*** DATA FOR REVIEW
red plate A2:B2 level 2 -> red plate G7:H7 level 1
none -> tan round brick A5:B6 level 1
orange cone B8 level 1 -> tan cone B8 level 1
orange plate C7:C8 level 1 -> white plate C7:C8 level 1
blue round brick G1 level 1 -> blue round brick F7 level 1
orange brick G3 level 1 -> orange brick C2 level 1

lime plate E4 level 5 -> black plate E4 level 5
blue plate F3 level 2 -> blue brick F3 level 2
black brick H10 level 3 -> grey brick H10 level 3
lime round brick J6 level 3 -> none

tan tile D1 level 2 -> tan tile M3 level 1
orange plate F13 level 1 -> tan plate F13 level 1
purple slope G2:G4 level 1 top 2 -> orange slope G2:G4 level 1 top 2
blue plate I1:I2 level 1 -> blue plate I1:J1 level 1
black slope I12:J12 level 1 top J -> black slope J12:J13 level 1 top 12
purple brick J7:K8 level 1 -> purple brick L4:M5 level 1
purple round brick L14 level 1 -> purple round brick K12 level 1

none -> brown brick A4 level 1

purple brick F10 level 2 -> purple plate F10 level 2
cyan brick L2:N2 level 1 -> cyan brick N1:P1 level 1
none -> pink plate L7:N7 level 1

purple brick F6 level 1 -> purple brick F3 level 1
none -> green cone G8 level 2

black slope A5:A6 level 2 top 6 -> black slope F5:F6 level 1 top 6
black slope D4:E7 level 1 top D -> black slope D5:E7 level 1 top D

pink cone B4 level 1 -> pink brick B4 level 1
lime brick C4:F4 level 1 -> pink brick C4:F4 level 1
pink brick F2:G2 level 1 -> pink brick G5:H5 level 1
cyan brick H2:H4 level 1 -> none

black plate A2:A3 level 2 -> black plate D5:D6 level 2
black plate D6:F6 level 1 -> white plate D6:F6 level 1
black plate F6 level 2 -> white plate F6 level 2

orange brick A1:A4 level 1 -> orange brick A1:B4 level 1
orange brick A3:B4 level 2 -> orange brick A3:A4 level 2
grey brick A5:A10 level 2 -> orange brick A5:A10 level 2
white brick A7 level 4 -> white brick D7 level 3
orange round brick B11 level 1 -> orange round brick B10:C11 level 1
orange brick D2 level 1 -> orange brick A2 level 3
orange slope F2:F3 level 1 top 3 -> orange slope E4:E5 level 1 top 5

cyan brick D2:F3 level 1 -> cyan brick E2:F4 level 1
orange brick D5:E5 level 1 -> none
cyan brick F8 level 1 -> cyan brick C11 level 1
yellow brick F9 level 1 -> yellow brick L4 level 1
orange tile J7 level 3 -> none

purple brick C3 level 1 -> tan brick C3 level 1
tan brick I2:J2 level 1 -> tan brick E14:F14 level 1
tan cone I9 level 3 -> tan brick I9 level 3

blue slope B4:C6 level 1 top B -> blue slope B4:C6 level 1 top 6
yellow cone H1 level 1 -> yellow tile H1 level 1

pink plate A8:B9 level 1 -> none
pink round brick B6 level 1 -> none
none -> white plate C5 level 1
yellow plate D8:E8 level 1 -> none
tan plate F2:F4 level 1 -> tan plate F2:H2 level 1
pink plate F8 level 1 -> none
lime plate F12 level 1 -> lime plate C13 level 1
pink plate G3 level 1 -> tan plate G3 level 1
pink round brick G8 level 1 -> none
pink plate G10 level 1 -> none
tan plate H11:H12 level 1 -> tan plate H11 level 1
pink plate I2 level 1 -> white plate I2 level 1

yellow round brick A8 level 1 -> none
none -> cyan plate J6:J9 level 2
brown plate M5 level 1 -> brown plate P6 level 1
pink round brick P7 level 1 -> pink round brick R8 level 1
******
[ASSIGNED TASK]
From the material above, retype precisely the lines between the line holding "blue round brick G1" and the line holding "tan tile D1 level 2 -> tan tile M3 level 1", inclusive, and nothing beyond them.

[TASK RESPONSE]
blue round brick G1 level 1 -> blue round brick F7 level 1
orange brick G3 level 1 -> orange brick C2 level 1

lime plate E4 level 5 -> black plate E4 level 5
blue plate F3 level 2 -> blue brick F3 level 2
black brick H10 level 3 -> grey brick H10 level 3
lime round brick J6 level 3 -> none

tan tile D1 level 2 -> tan tile M3 level 1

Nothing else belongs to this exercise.